_AIM_
Copy the following lines verbatim, covering all of the data.

═════ INFORMATION SUPPLIED

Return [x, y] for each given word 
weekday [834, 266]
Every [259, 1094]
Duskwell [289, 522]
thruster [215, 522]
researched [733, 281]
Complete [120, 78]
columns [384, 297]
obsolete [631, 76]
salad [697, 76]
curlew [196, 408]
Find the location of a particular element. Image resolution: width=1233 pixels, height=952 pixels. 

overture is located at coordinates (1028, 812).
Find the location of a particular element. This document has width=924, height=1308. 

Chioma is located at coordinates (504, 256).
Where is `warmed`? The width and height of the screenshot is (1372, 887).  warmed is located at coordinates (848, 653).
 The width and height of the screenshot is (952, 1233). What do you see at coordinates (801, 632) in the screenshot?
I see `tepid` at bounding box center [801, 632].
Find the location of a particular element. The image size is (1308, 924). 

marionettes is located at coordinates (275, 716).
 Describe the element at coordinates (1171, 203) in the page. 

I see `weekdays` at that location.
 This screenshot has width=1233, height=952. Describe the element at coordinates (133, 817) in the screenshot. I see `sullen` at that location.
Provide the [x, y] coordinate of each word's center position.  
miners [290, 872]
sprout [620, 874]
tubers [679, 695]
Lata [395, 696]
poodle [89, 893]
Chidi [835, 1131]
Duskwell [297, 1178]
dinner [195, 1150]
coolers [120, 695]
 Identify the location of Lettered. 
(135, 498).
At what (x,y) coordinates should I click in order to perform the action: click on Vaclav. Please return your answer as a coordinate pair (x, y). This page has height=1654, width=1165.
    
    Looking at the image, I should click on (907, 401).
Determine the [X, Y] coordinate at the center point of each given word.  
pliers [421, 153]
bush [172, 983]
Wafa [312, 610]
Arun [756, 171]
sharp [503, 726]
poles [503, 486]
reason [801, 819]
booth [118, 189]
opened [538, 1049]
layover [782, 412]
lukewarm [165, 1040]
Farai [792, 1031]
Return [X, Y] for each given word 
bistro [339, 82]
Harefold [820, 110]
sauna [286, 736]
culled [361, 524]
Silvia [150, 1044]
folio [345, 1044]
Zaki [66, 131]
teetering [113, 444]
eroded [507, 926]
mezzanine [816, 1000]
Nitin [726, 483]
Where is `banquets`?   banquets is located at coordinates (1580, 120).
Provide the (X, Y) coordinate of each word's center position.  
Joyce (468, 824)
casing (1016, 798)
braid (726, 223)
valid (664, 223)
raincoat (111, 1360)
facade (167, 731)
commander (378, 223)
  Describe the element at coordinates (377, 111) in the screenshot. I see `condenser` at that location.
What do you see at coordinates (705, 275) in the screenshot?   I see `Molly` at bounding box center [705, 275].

══════════

_RESULT FOR THIS EXERCISE_
Return [x, y] for each given word 
weekday [834, 266]
Every [259, 1094]
Duskwell [289, 522]
thruster [215, 522]
researched [733, 281]
Complete [120, 78]
columns [384, 297]
obsolete [631, 76]
salad [697, 76]
curlew [196, 408]
Find the location of a particular element. Image resolution: width=1233 pixels, height=952 pixels. 

overture is located at coordinates (1028, 812).
Find the location of a particular element. This document has width=924, height=1308. 

Chioma is located at coordinates (504, 256).
Where is `warmed`? The width and height of the screenshot is (1372, 887).  warmed is located at coordinates (848, 653).
 The width and height of the screenshot is (952, 1233). What do you see at coordinates (801, 632) in the screenshot?
I see `tepid` at bounding box center [801, 632].
Find the location of a particular element. The image size is (1308, 924). 

marionettes is located at coordinates (275, 716).
 Describe the element at coordinates (1171, 203) in the page. 

I see `weekdays` at that location.
 This screenshot has width=1233, height=952. Describe the element at coordinates (133, 817) in the screenshot. I see `sullen` at that location.
Provide the [x, y] coordinate of each word's center position.  
miners [290, 872]
sprout [620, 874]
tubers [679, 695]
Lata [395, 696]
poodle [89, 893]
Chidi [835, 1131]
Duskwell [297, 1178]
dinner [195, 1150]
coolers [120, 695]
 Identify the location of Lettered. 
(135, 498).
At what (x,y) coordinates should I click in order to perform the action: click on Vaclav. Please return your answer as a coordinate pair (x, y). This page has height=1654, width=1165.
    
    Looking at the image, I should click on (907, 401).
Determine the [X, Y] coordinate at the center point of each given word.  
pliers [421, 153]
bush [172, 983]
Wafa [312, 610]
Arun [756, 171]
sharp [503, 726]
poles [503, 486]
reason [801, 819]
booth [118, 189]
opened [538, 1049]
layover [782, 412]
lukewarm [165, 1040]
Farai [792, 1031]
Return [X, Y] for each given word 
bistro [339, 82]
Harefold [820, 110]
sauna [286, 736]
culled [361, 524]
Silvia [150, 1044]
folio [345, 1044]
Zaki [66, 131]
teetering [113, 444]
eroded [507, 926]
mezzanine [816, 1000]
Nitin [726, 483]
Where is `banquets`?   banquets is located at coordinates (1580, 120).
Provide the (X, Y) coordinate of each word's center position.  
Joyce (468, 824)
casing (1016, 798)
braid (726, 223)
valid (664, 223)
raincoat (111, 1360)
facade (167, 731)
commander (378, 223)
  Describe the element at coordinates (377, 111) in the screenshot. I see `condenser` at that location.
What do you see at coordinates (705, 275) in the screenshot?   I see `Molly` at bounding box center [705, 275].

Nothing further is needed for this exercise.